Edit tracking data:
+ + + + +

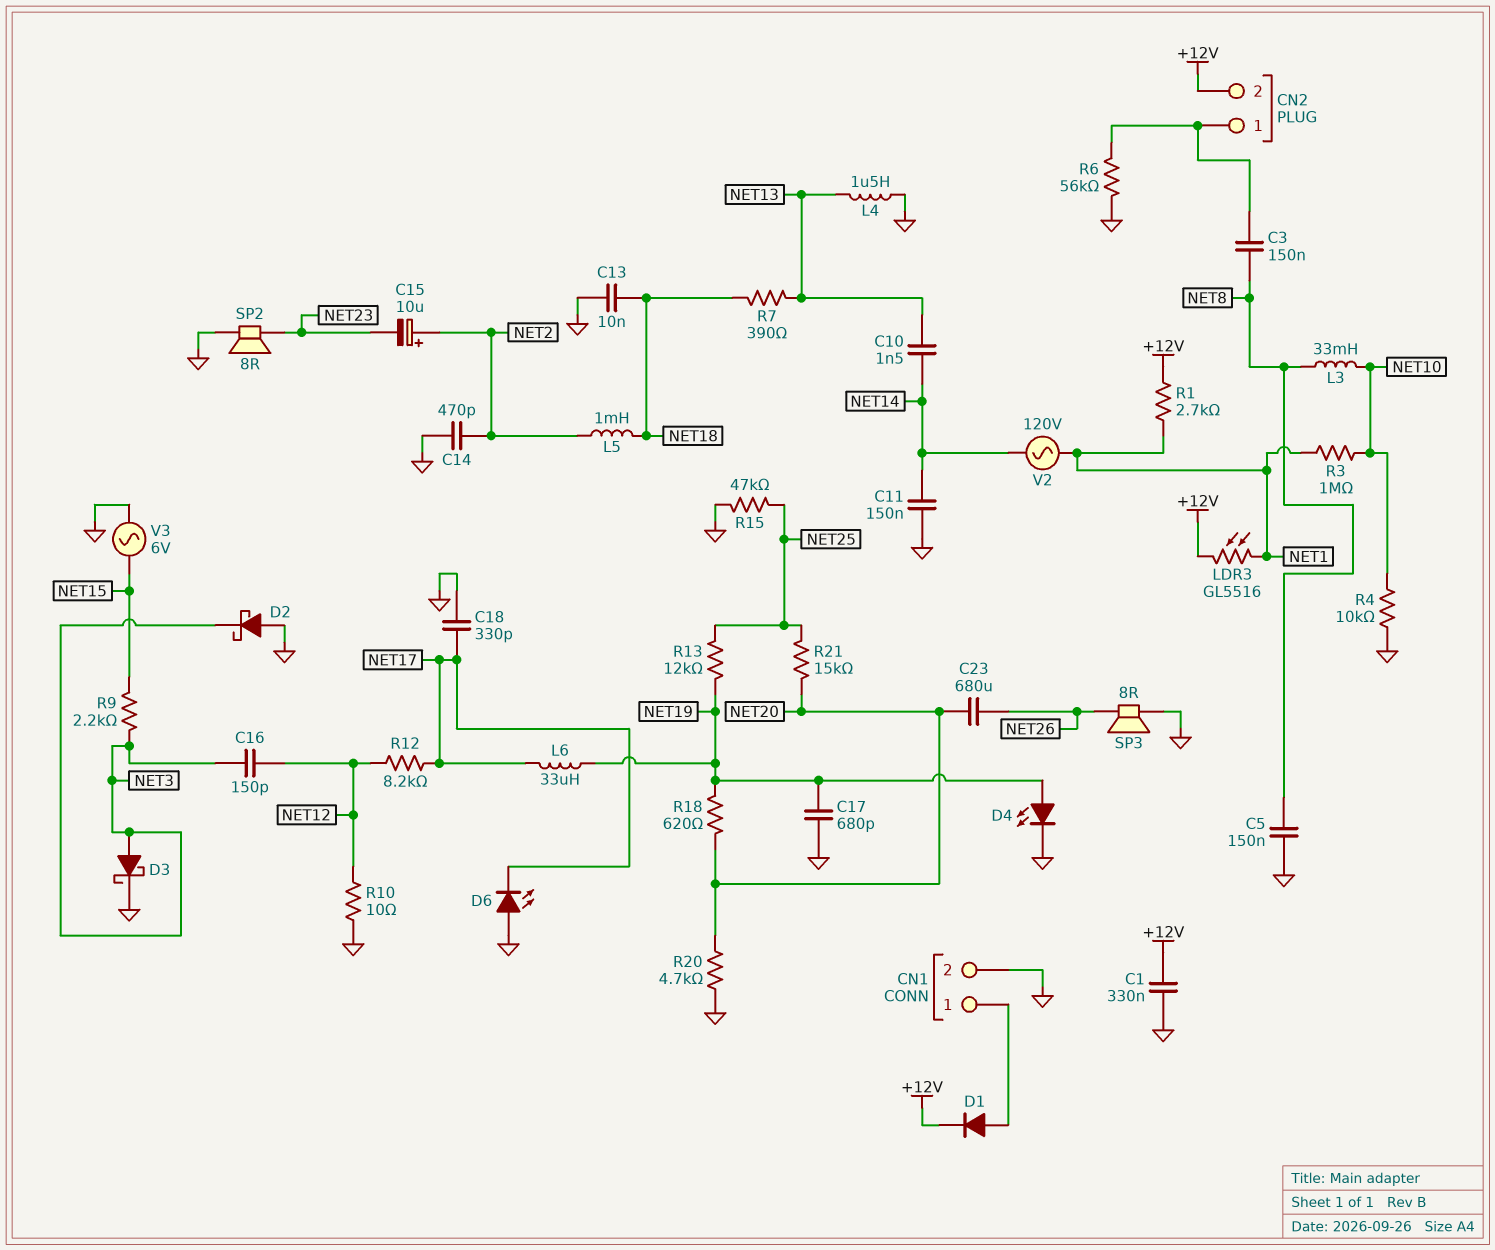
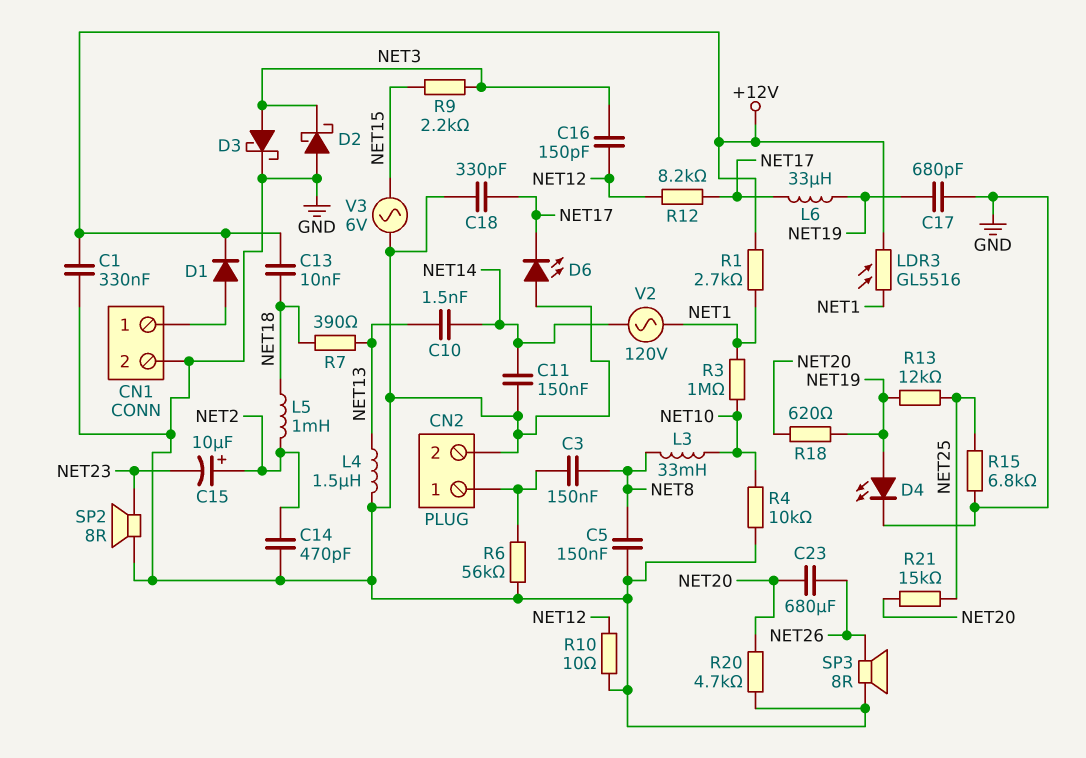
C13: 10nF (GND, NET18) -> 10nF (+12V, NET18)
CN2 pin 2: +12V -> GND
R15: 47k (GND, NET25) -> 6.8k (GND, NET25)

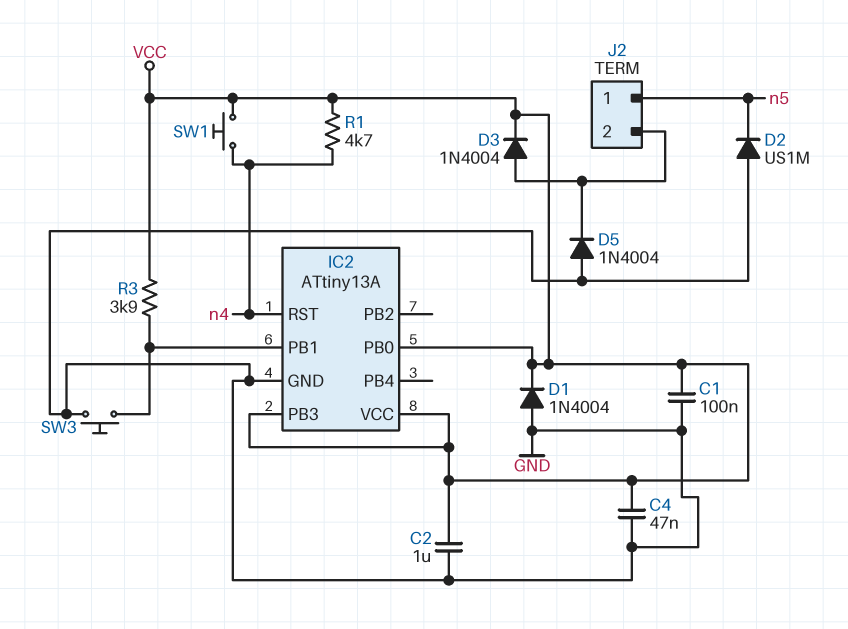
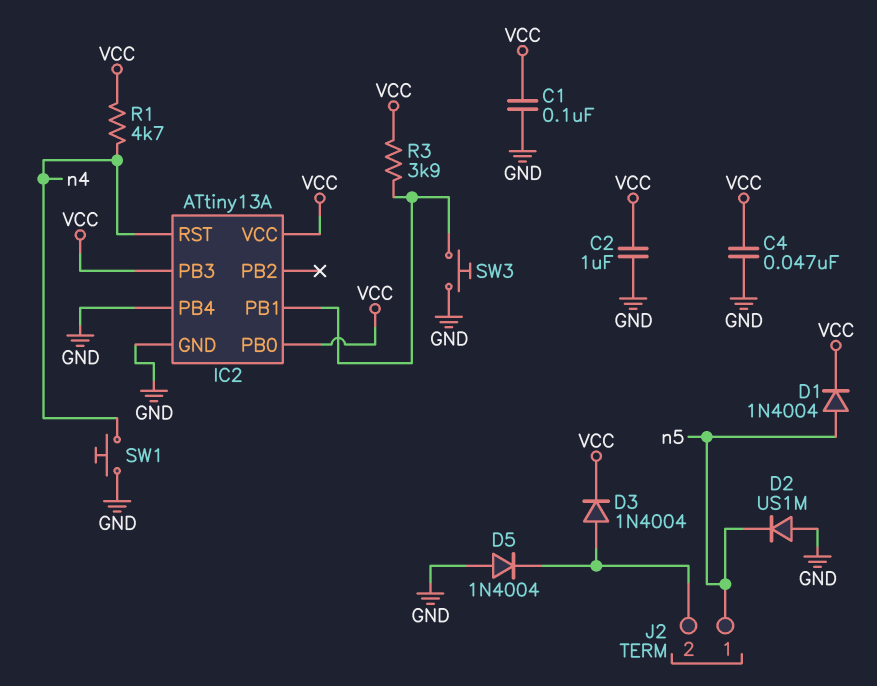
D1: diode 1N4004 (A GND, K VCC) -> diode 1N4004 (A n5, K VCC)
IC2 pin PB4: none -> GND
SW1: button (VCC, n4) -> button (GND, n4)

+ + + + +

Work to be completed:
Quote the data exactly, leaving every image out of the copy.

Exercise solution:
C13: 10nF (GND, NET18) -> 10nF (+12V, NET18)
CN2 pin 2: +12V -> GND
R15: 47k (GND, NET25) -> 6.8k (GND, NET25)

D1: diode 1N4004 (A GND, K VCC) -> diode 1N4004 (A n5, K VCC)
IC2 pin PB4: none -> GND
SW1: button (VCC, n4) -> button (GND, n4)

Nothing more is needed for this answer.